_Available data_
☆ ☆ ☆ ☆ ☆
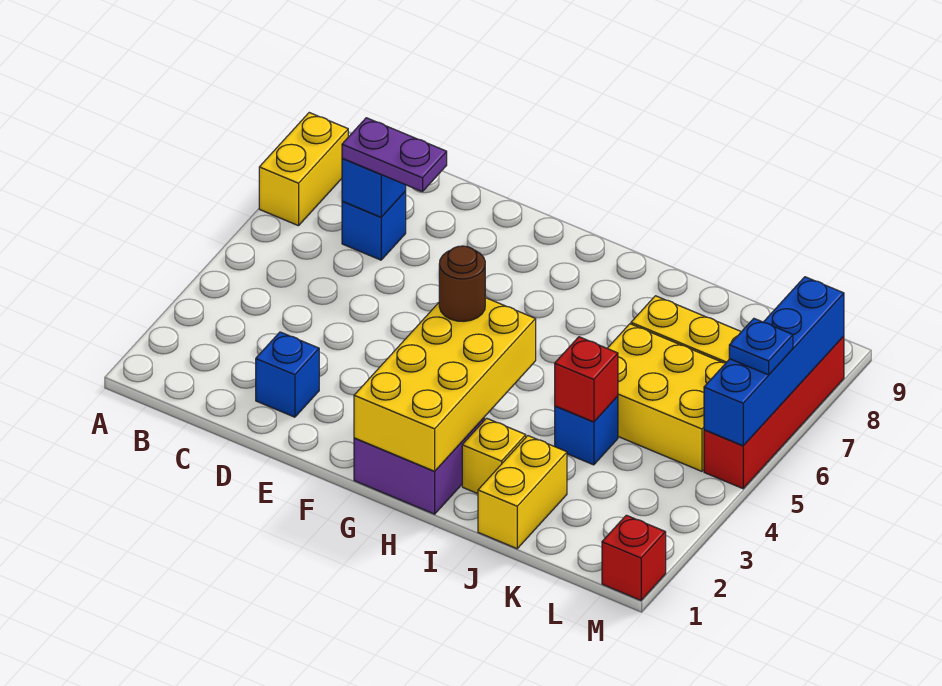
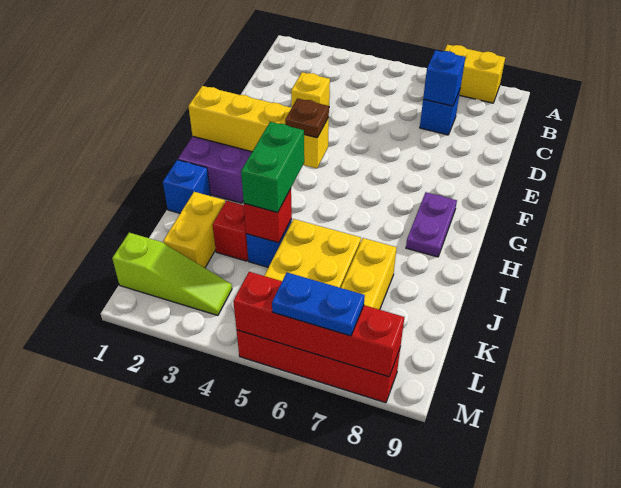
purple plate C7:D7 level 3 -> purple plate G8:H8 level 1
blue brick D2 level 1 -> blue brick I1 level 1
yellow brick G1:H4 level 2 -> yellow brick G1:G4 level 2
brown round brick G4 level 3 -> brown plate G4 level 3
yellow brick I2 level 1 -> yellow brick D3 level 1
none -> green brick I4:J4 level 3
yellow brick J1:J2 level 1 -> yellow brick J2:K2 level 1
none -> lime slope L1:L3 level 1 top 1
red brick M1 level 1 -> red brick J3 level 1
blue brick M5:M8 level 2 -> red brick M5:M8 level 2
blue plate M6 level 3 -> blue plate M6:M7 level 3

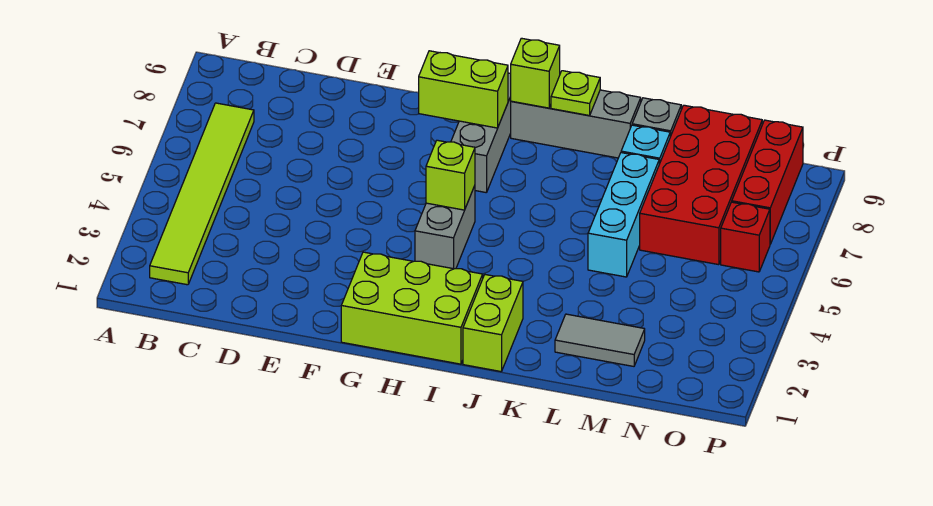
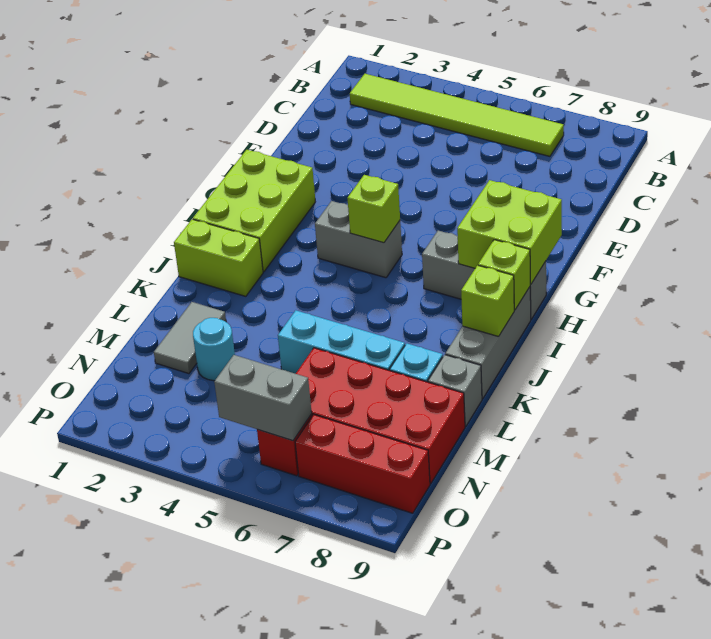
lime brick G8:H8 level 2 -> lime brick G8:H9 level 2
lime plate J9 level 2 -> lime brick J9 level 2
none -> cyan round brick M3 level 1
none -> grey brick O5:O6 level 2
☆ ☆ ☆ ☆ ☆
_The problem_
Search the records for the word "plate" and copy out every line that holds it.

_Your response_
purple plate C7:D7 level 3 -> purple plate G8:H8 level 1
brown round brick G4 level 3 -> brown plate G4 level 3
blue plate M6 level 3 -> blue plate M6:M7 level 3
lime plate J9 level 2 -> lime brick J9 level 2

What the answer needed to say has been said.